*WORK ITEM*: Where a line of the records contains the word "white", show that line.
[GIVEN INFORMATION Boundary: Start]
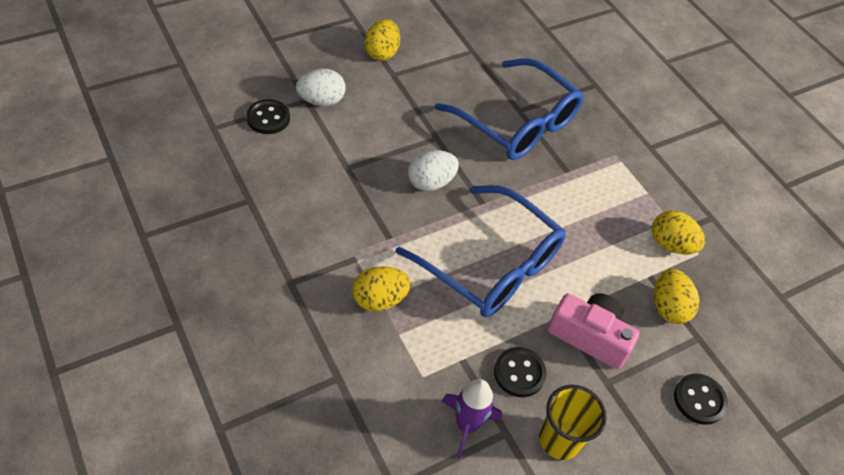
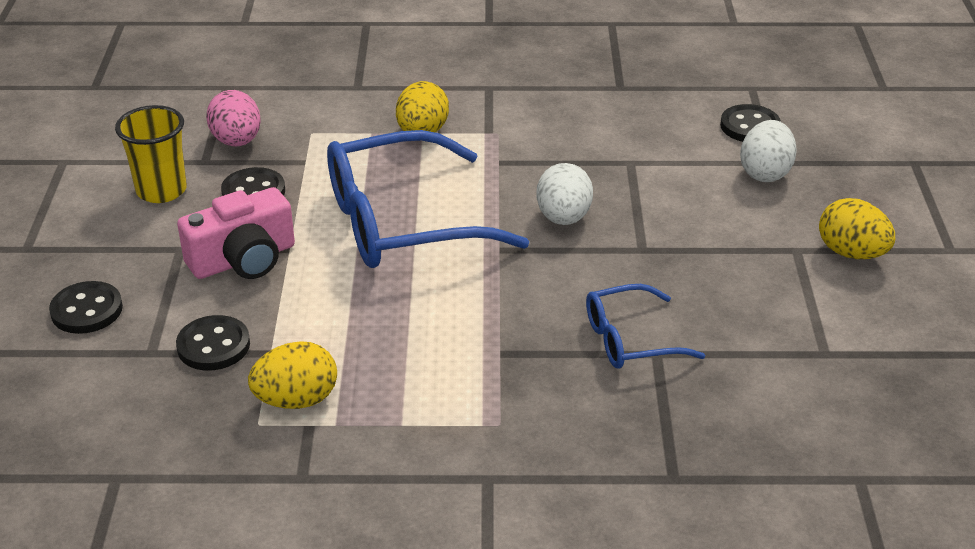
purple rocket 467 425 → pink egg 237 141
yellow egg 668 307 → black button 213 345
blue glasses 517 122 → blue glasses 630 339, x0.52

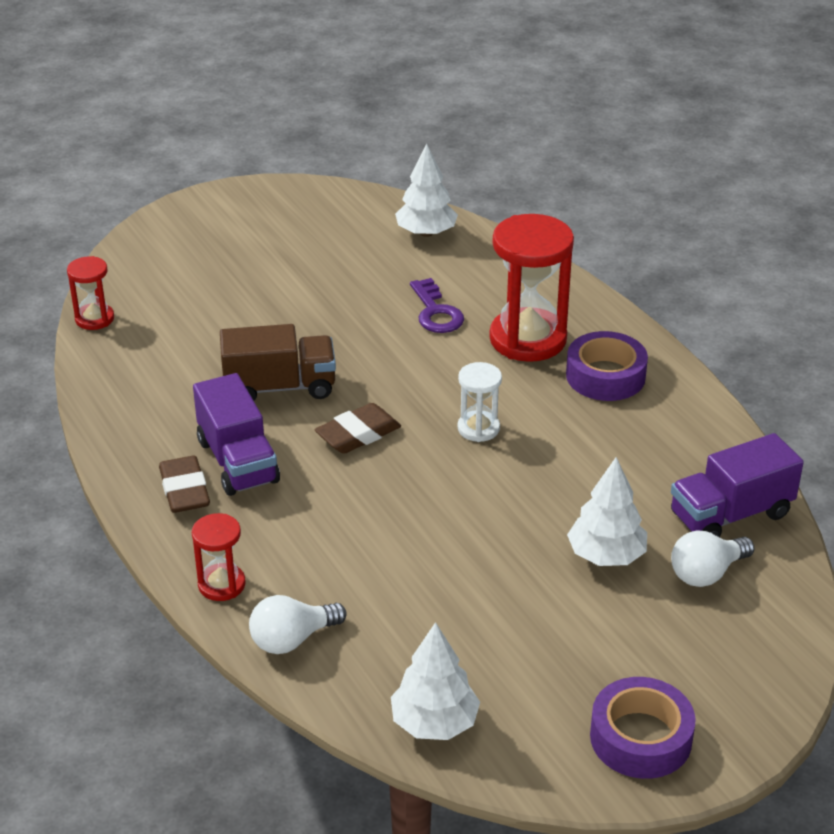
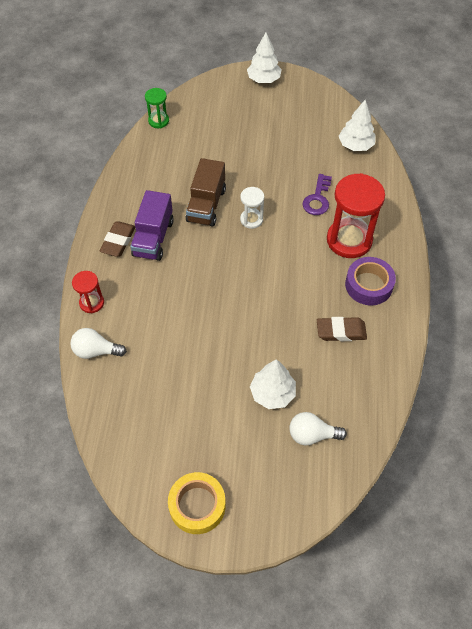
purple truck 730 515 → -
brown eraser 358 434 → brown eraser 341 331, moved
white tree 434 723 → white tree 263 79, moved
white hourglass 478 428 → white hourglass 251 219, moved
red hourglass 94 319 → green hourglass 158 121
purple tape 640 738 → yellow tape 197 505
brown truck 280 387 → brown truck 206 205, 75 degrees clockwise

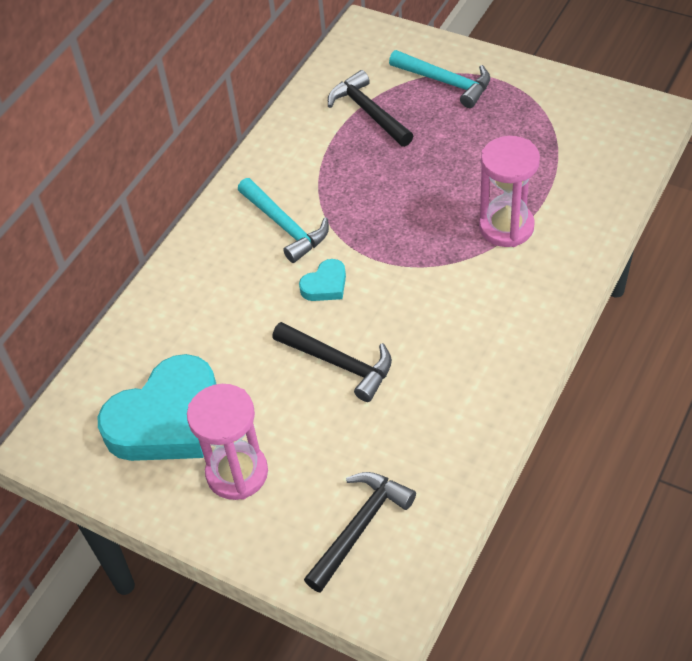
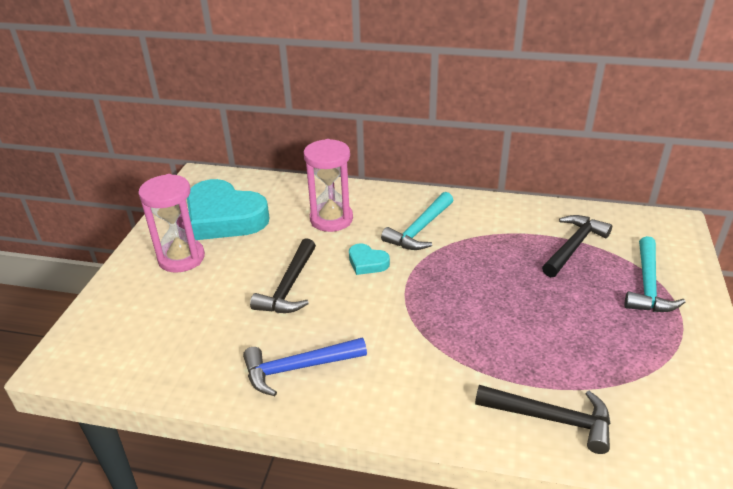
- → blue hammer 298 368
black hammer 359 527 → black hammer 551 418, moved
pink hourglass 506 227 → pink hourglass 331 219, moved

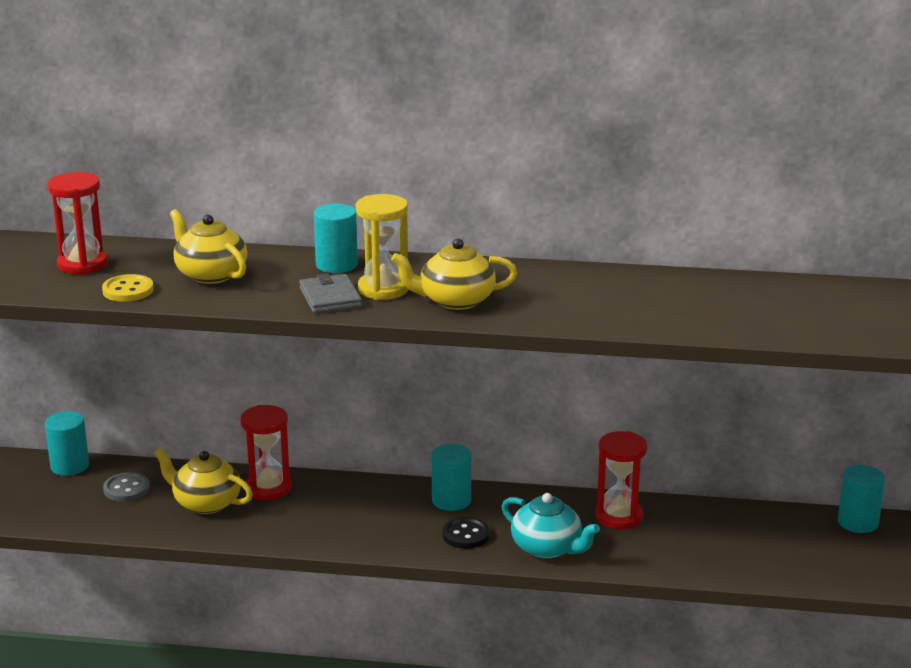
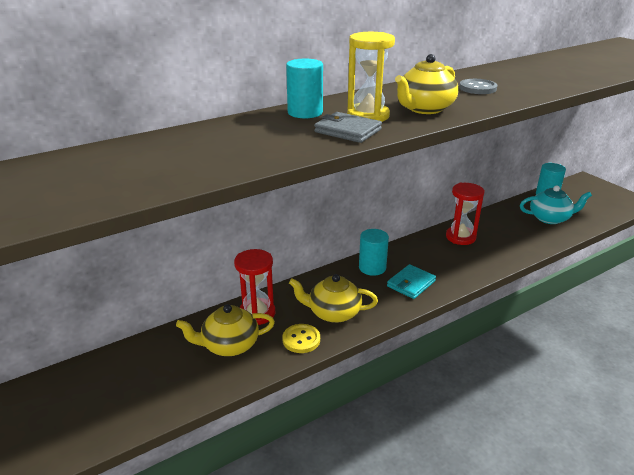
turquoise cylinder 69 466 → -
red hourglass 82 264 → -
yellow button 128 290 → yellow button 301 339, moved
grey button 126 489 → grey button 477 88, moved
yellow teapot 210 274 → yellow teapot 333 313, moved
turquoise teapot 547 548 → turquoise teapot 550 218, moved
black button 465 535 → turquoise wallet 411 284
[GIVEN INFORMATION Boundary: End]
*SOLUTION*:
white tree 434 723 → white tree 263 79, moved
white hourglass 478 428 → white hourglass 251 219, moved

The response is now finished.